• DIRECTIONS: Where a line holds the word "notebook", copy that line from the data below.

• EXERCISE INPUTS:
Start of Block
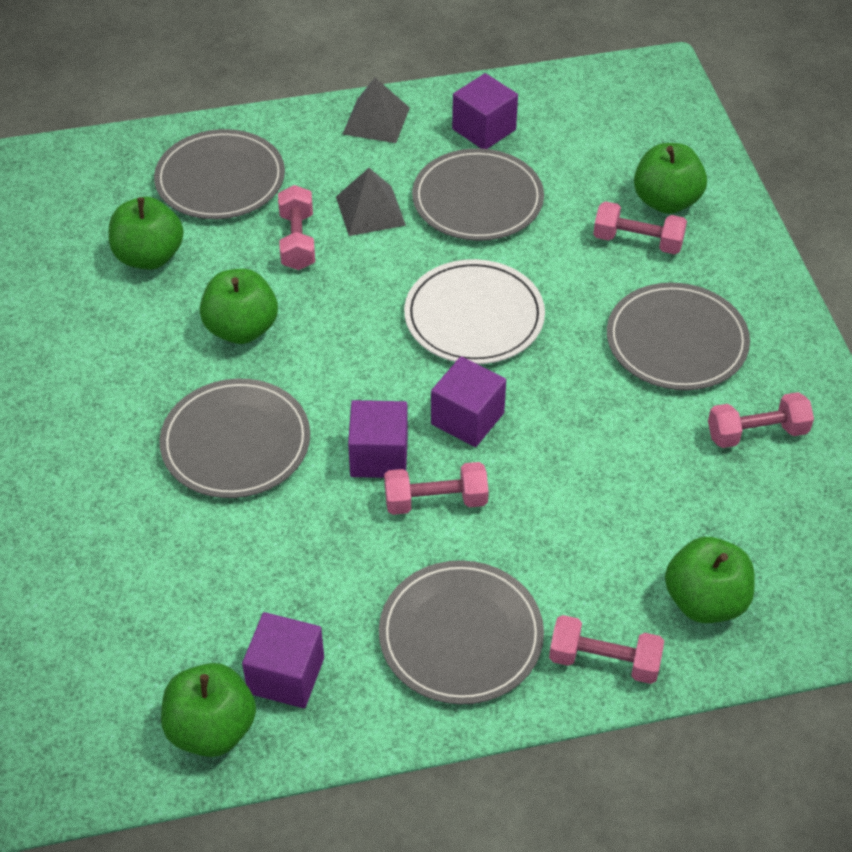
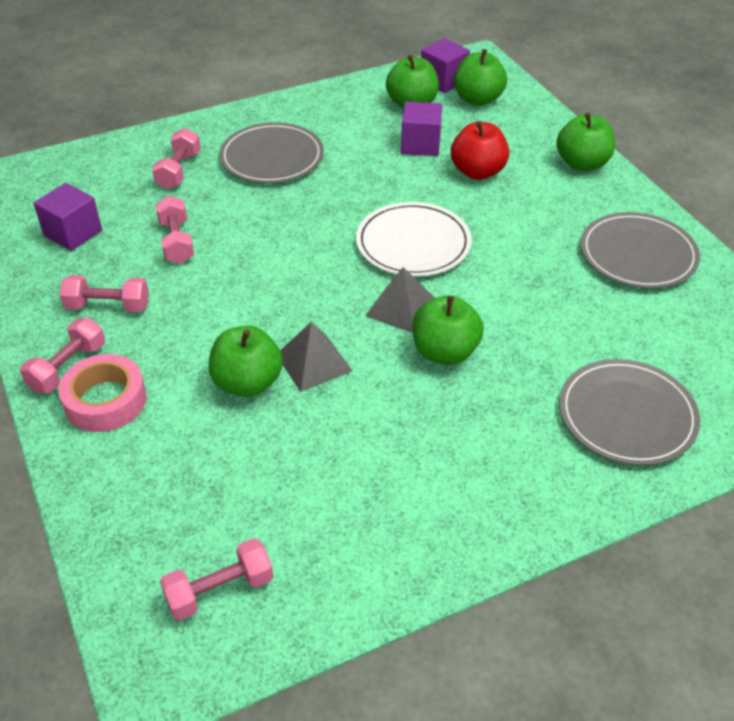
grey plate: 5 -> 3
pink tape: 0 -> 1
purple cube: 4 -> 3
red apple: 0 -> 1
End of Block
Start of Block
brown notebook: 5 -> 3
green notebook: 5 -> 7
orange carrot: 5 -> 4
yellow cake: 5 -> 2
End of Block
• EXERCISE ANSWER:
brown notebook: 5 -> 3
green notebook: 5 -> 7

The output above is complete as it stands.